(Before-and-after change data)
※ ※ ※
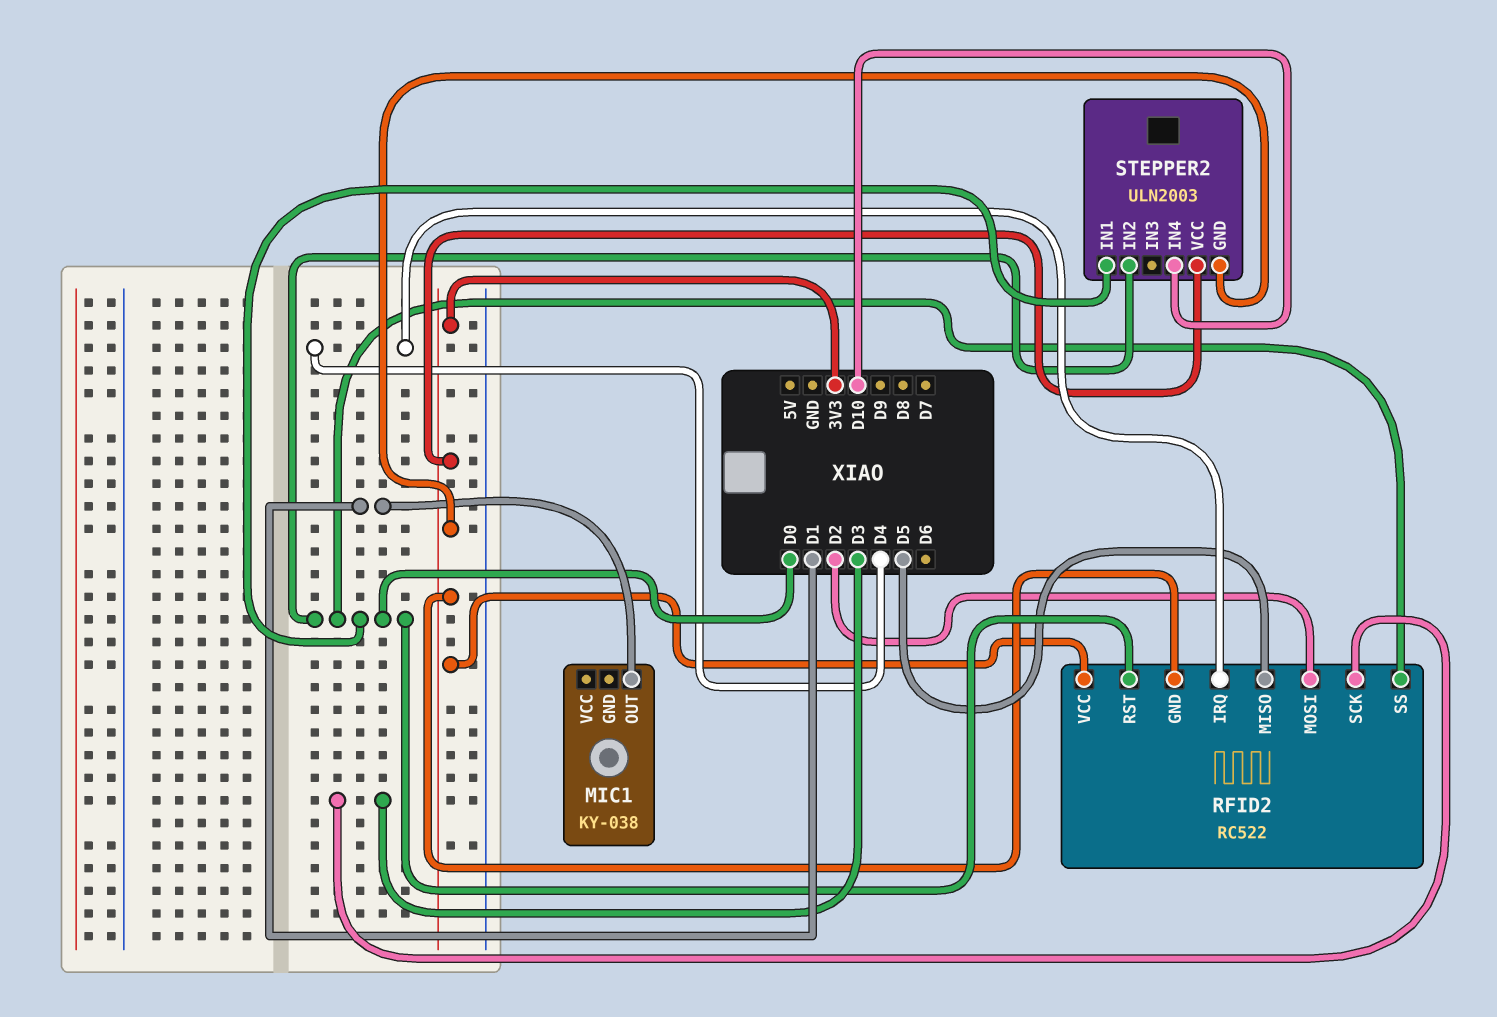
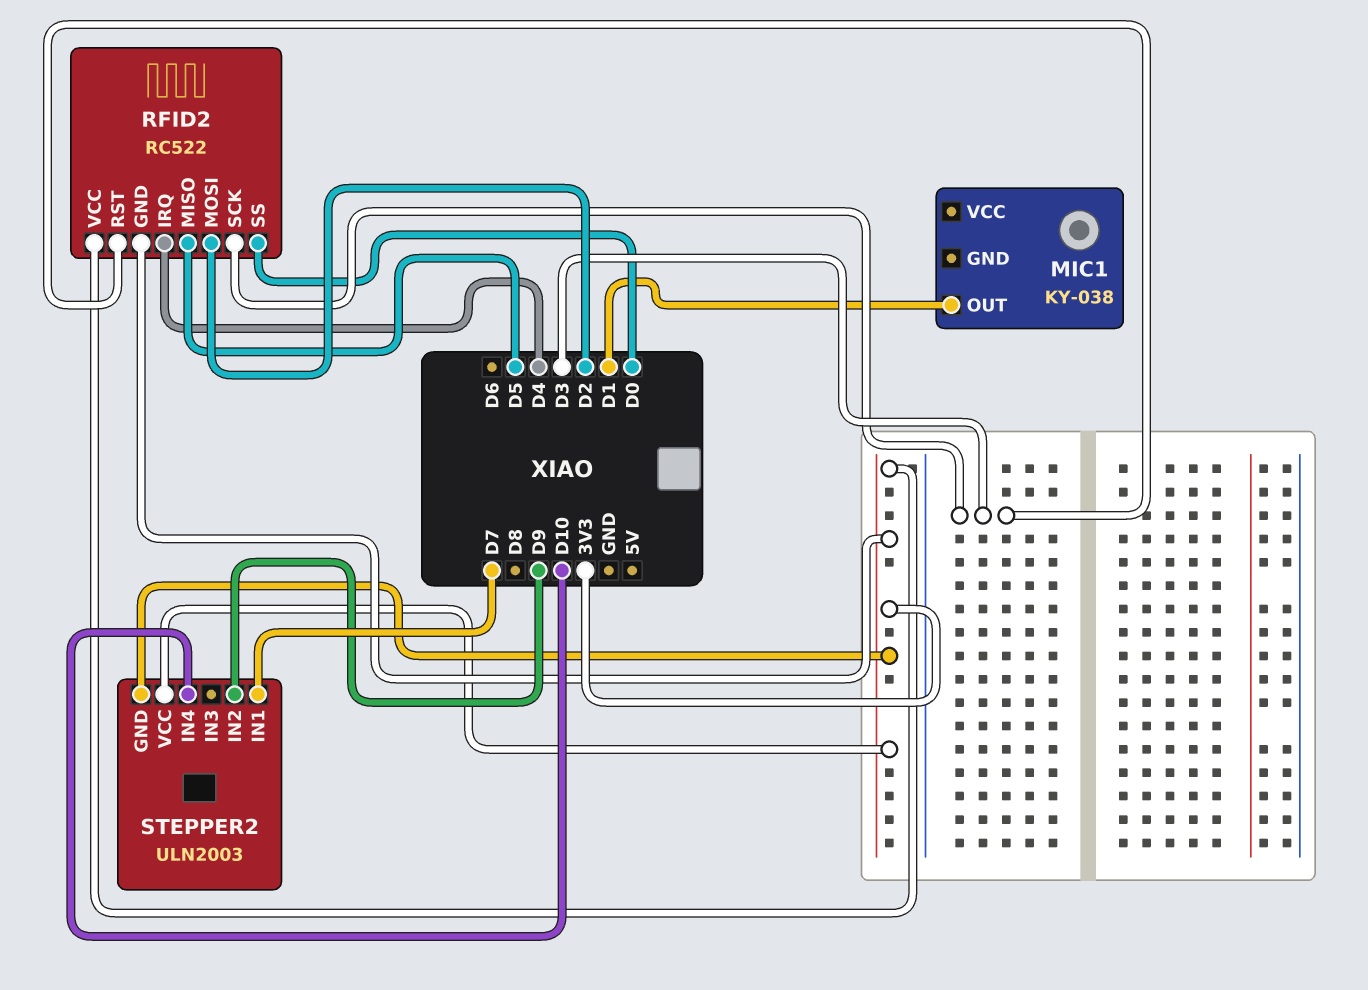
RFID2 pin RST: D0 -> D3
STEPPER2 pin IN1: D0 -> D7
STEPPER2 pin IN2: D0 -> D9

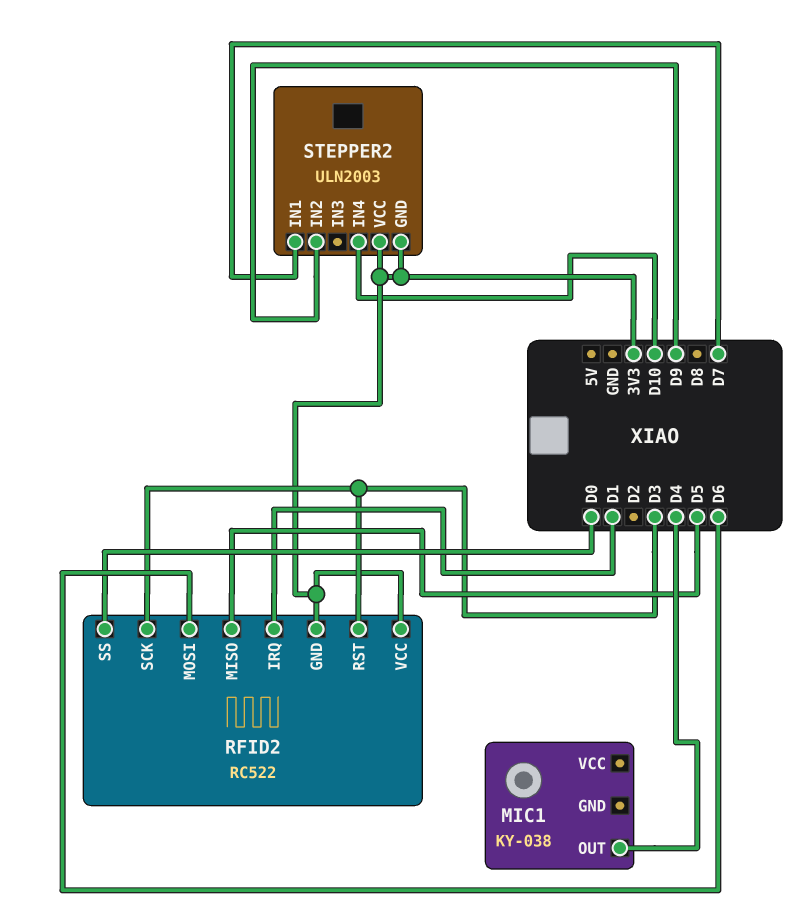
MIC1 pin OUT: D1 -> D4
RFID2 pin IRQ: D4 -> D1
RFID2 pin MOSI: D2 -> D6

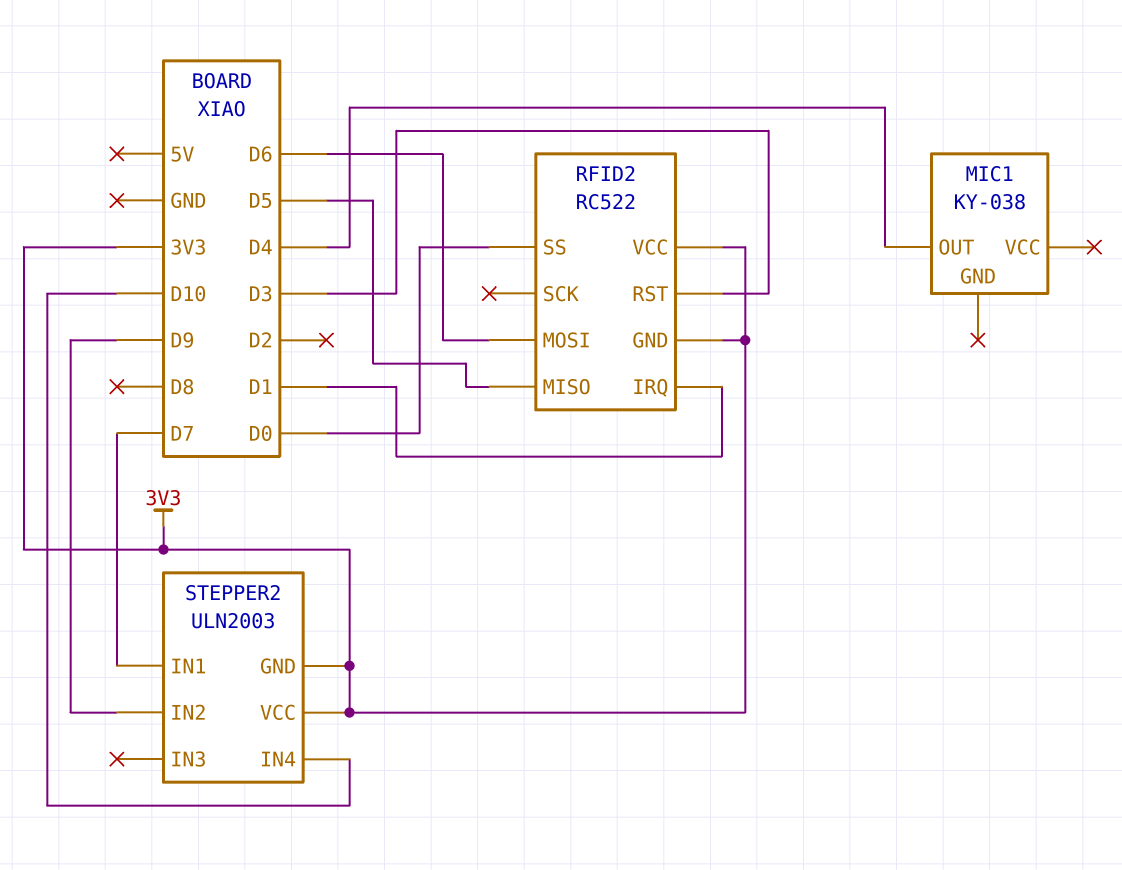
RFID2 pin SCK: D3 -> none

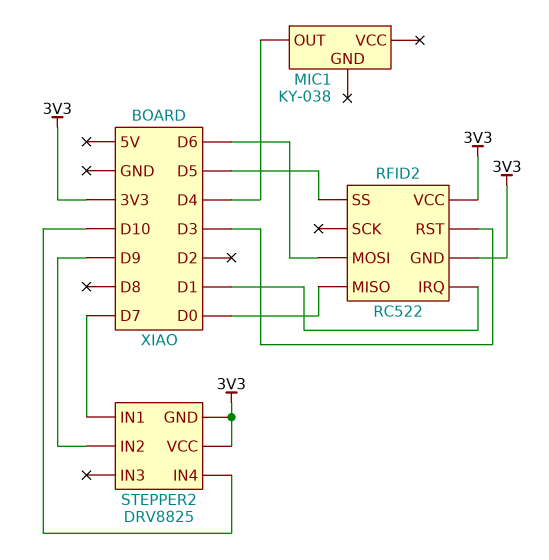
RFID2 pin MISO: D5 -> D0
RFID2 pin SS: D0 -> D5
STEPPER2: ULN2003 -> DRV8825

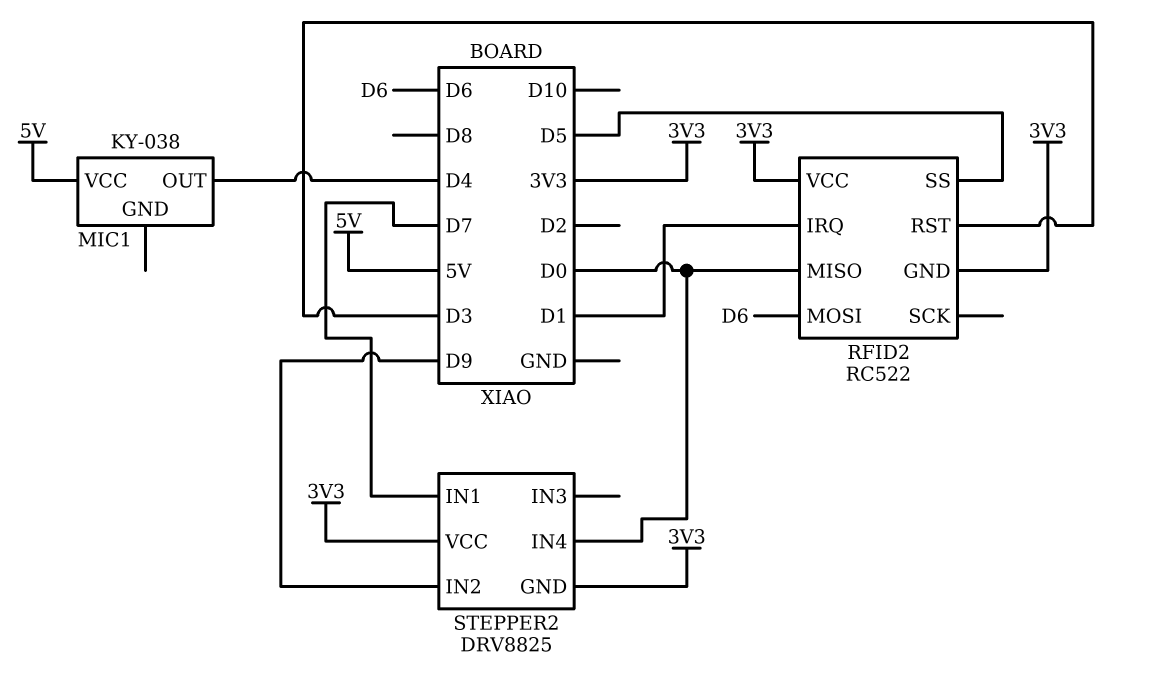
MIC1 pin VCC: none -> 5V
STEPPER2 pin IN4: D10 -> D0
※ ※ ※
- _What you will do_
For each line above that includes "none", copy the line.

- _Answer to the exercise_
RFID2 pin SCK: D3 -> none
MIC1 pin VCC: none -> 5V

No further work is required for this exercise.